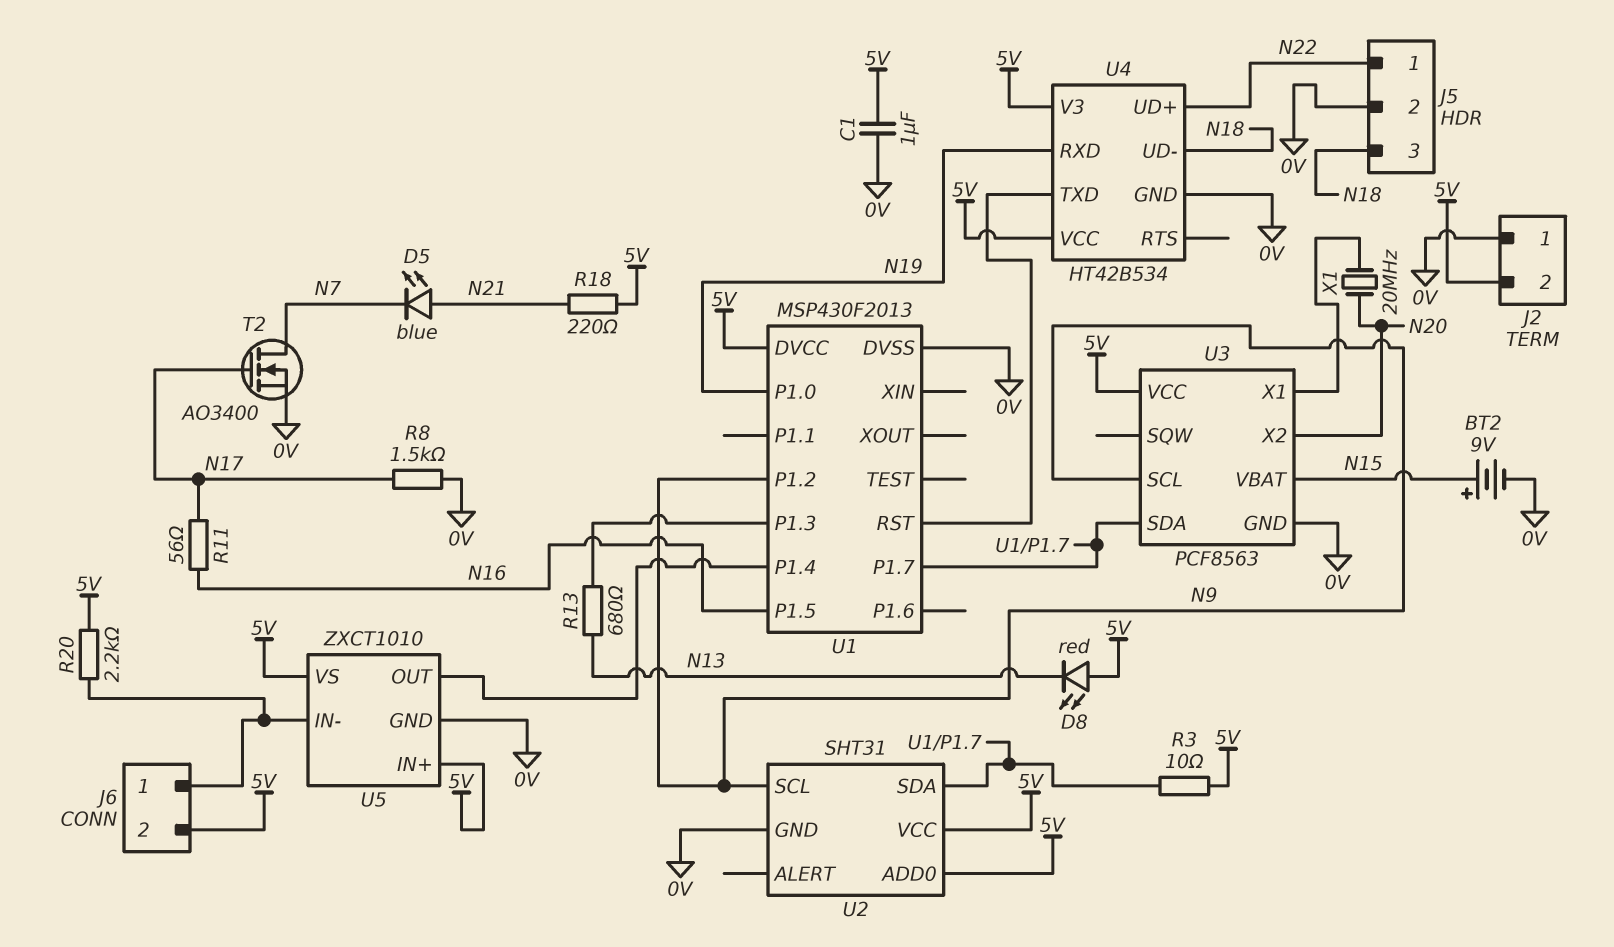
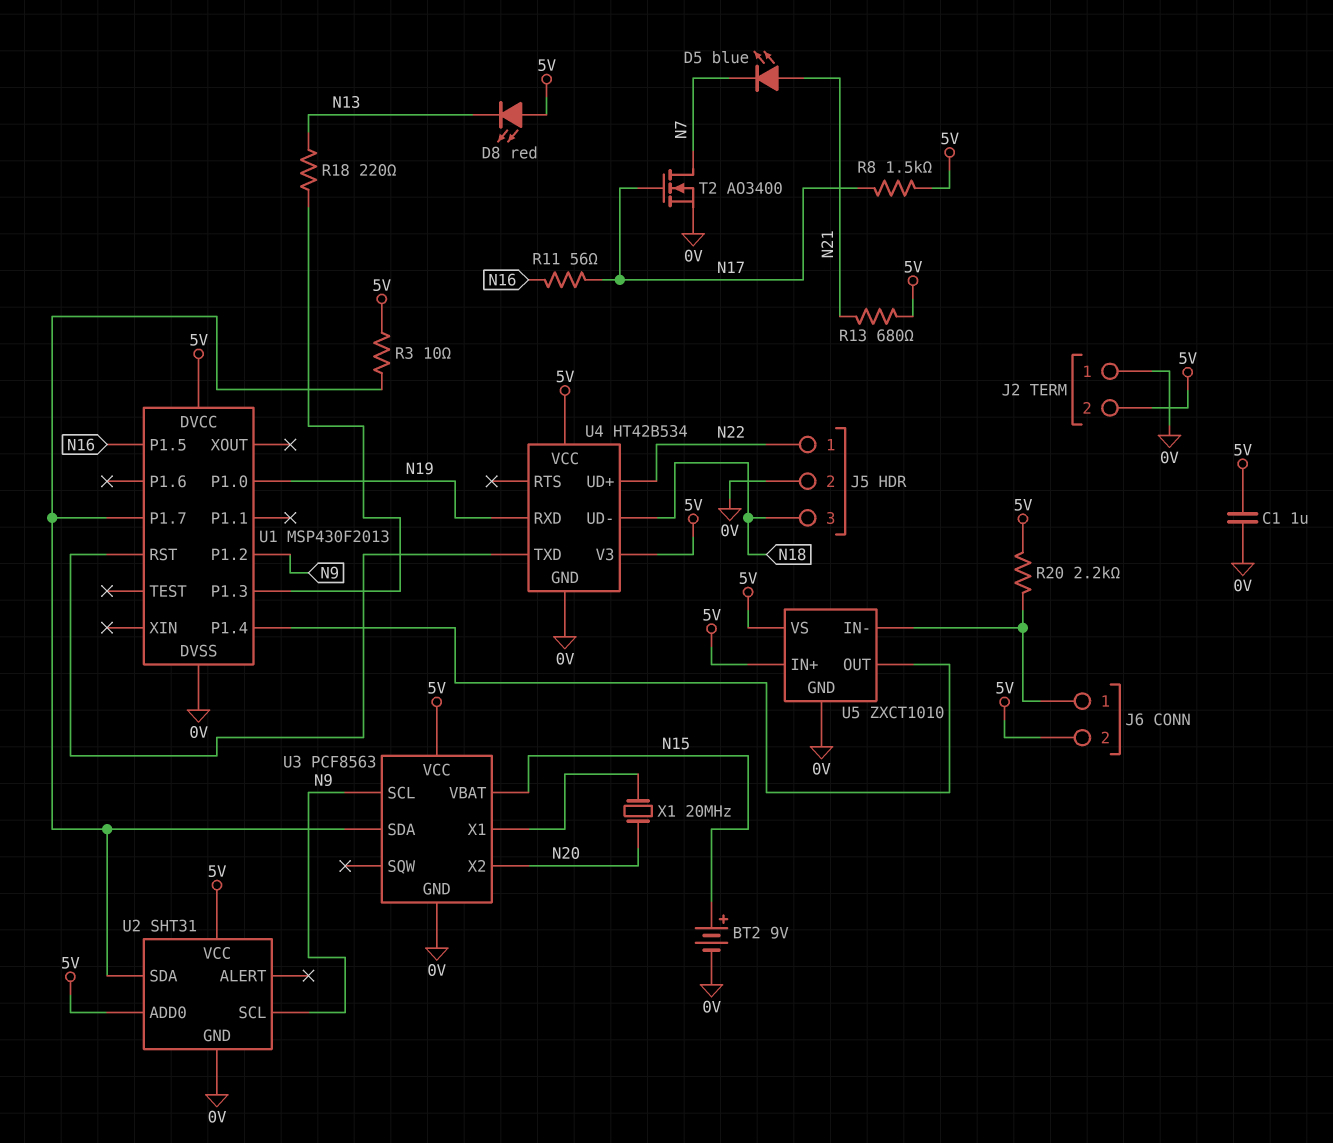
R8: 1.5k (0V, N17) -> 1.5k (5V, N17)
R13: 680 (N13, U1/P1.3) -> 680 (5V, N21)
R18: 220 (5V, N21) -> 220 (N13, U1/P1.3)

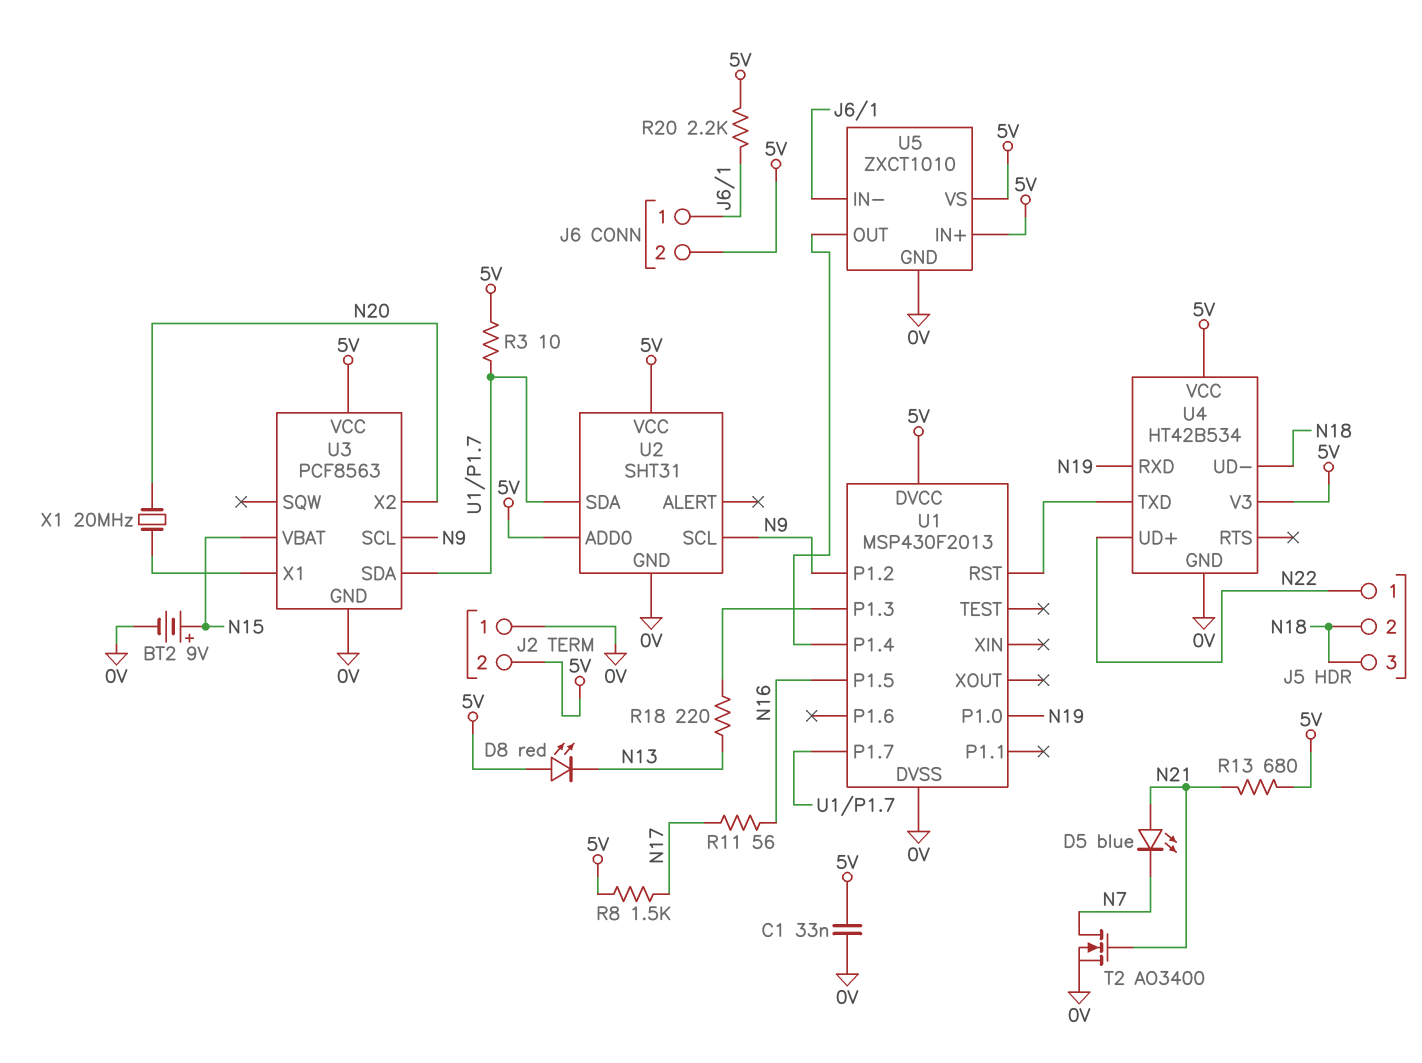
C1: 1uF (0V, 5V) -> 33nF (0V, 5V)
J5 pin 2: 0V -> N18
T2: NMOS AO3400 (G N17, D N7, S 0V) -> NMOS AO3400 (G N21, D N7, S 0V)

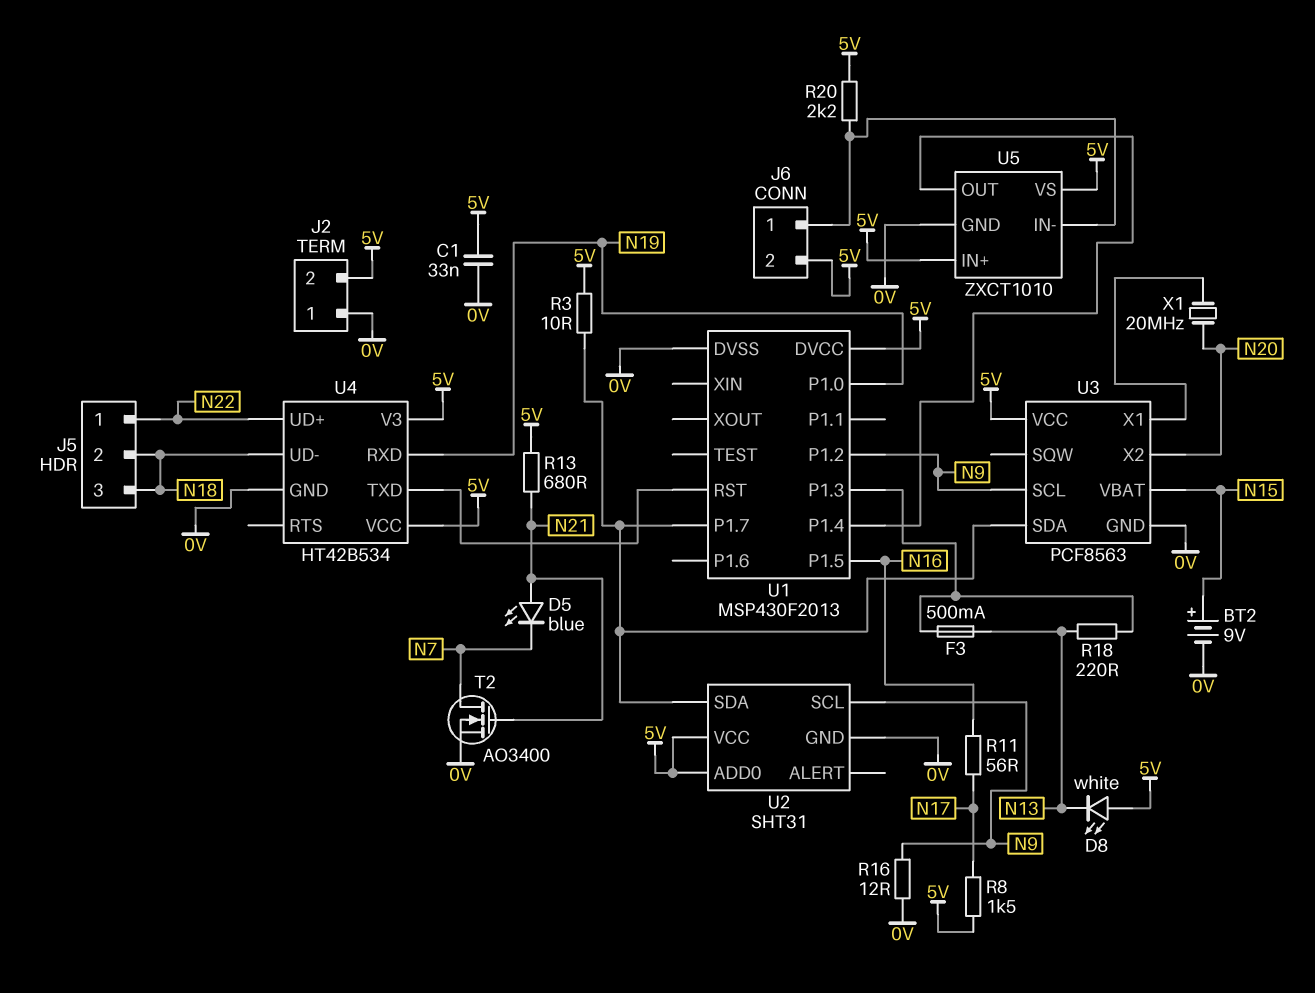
D8: LED red (A 5V, K N13) -> LED white (A 5V, K N13)
F3: none -> 500mA (N13, U1/P1.3)
R16: none -> 12 (0V, N9)

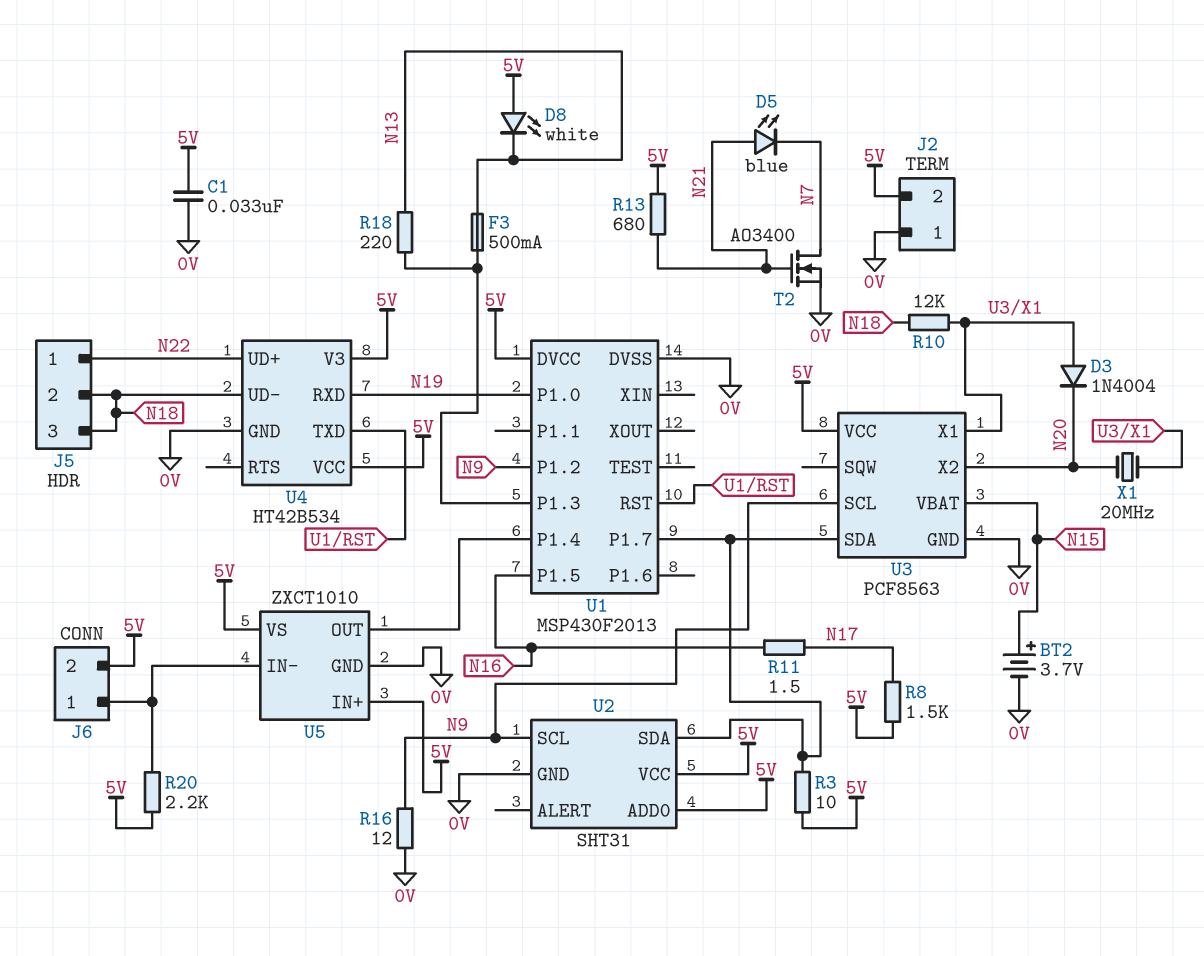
BT2: 9V (plus N15, minus 0V) -> 3.7V (plus N15, minus 0V)
D3: none -> diode 1N4004 (A U3/X1, K N20)
R10: none -> 12k (N18, U3/X1)
R11: 56 (N16, N17) -> 1.5 (N16, N17)

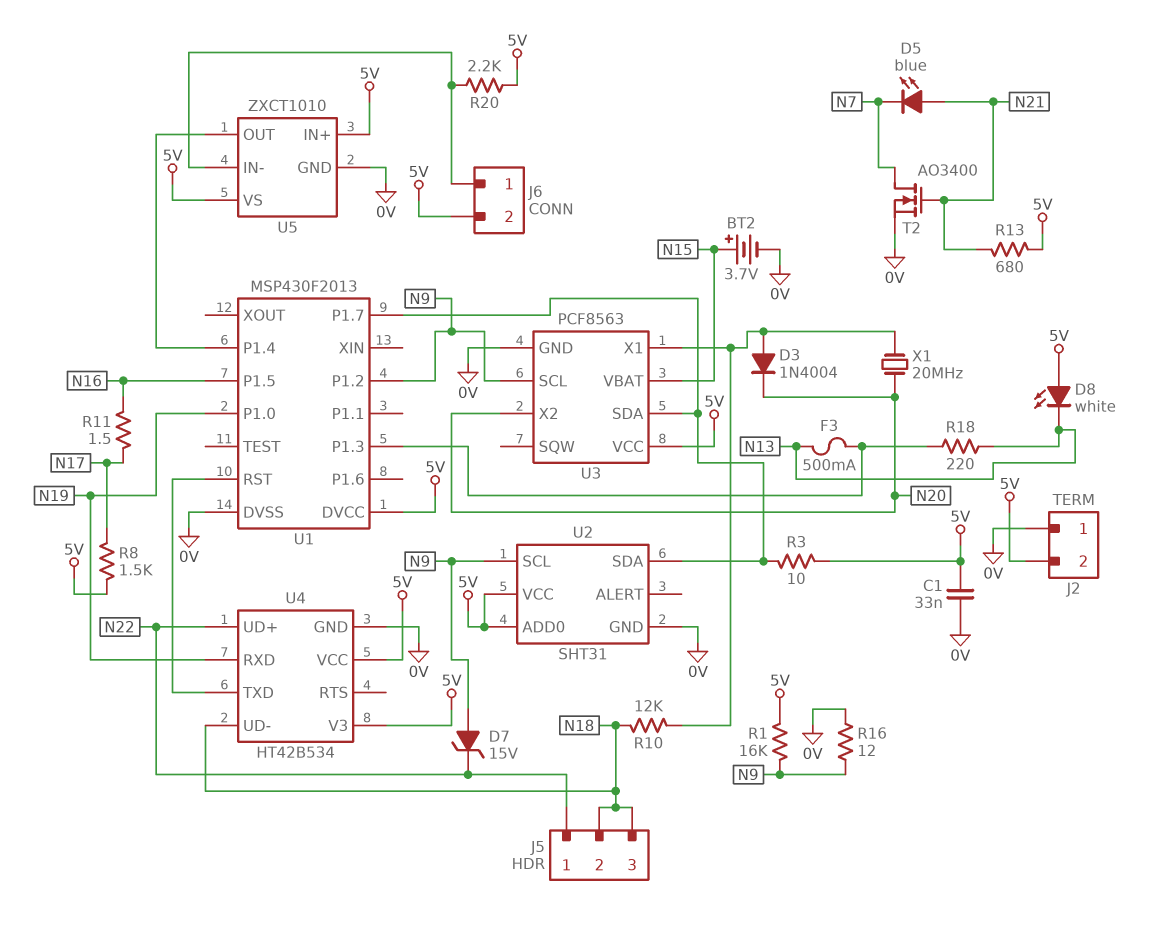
D7: none -> zener 15V (A N9, K N22)
R1: none -> 16k (5V, N9)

- [Brief] Every line in the records is to be retyped exactly as it stands; the pictures stay out.

- [Result]
R8: 1.5k (0V, N17) -> 1.5k (5V, N17)
R13: 680 (N13, U1/P1.3) -> 680 (5V, N21)
R18: 220 (5V, N21) -> 220 (N13, U1/P1.3)

C1: 1uF (0V, 5V) -> 33nF (0V, 5V)
J5 pin 2: 0V -> N18
T2: NMOS AO3400 (G N17, D N7, S 0V) -> NMOS AO3400 (G N21, D N7, S 0V)

D8: LED red (A 5V, K N13) -> LED white (A 5V, K N13)
F3: none -> 500mA (N13, U1/P1.3)
R16: none -> 12 (0V, N9)

BT2: 9V (plus N15, minus 0V) -> 3.7V (plus N15, minus 0V)
D3: none -> diode 1N4004 (A U3/X1, K N20)
R10: none -> 12k (N18, U3/X1)
R11: 56 (N16, N17) -> 1.5 (N16, N17)

D7: none -> zener 15V (A N9, K N22)
R1: none -> 16k (5V, N9)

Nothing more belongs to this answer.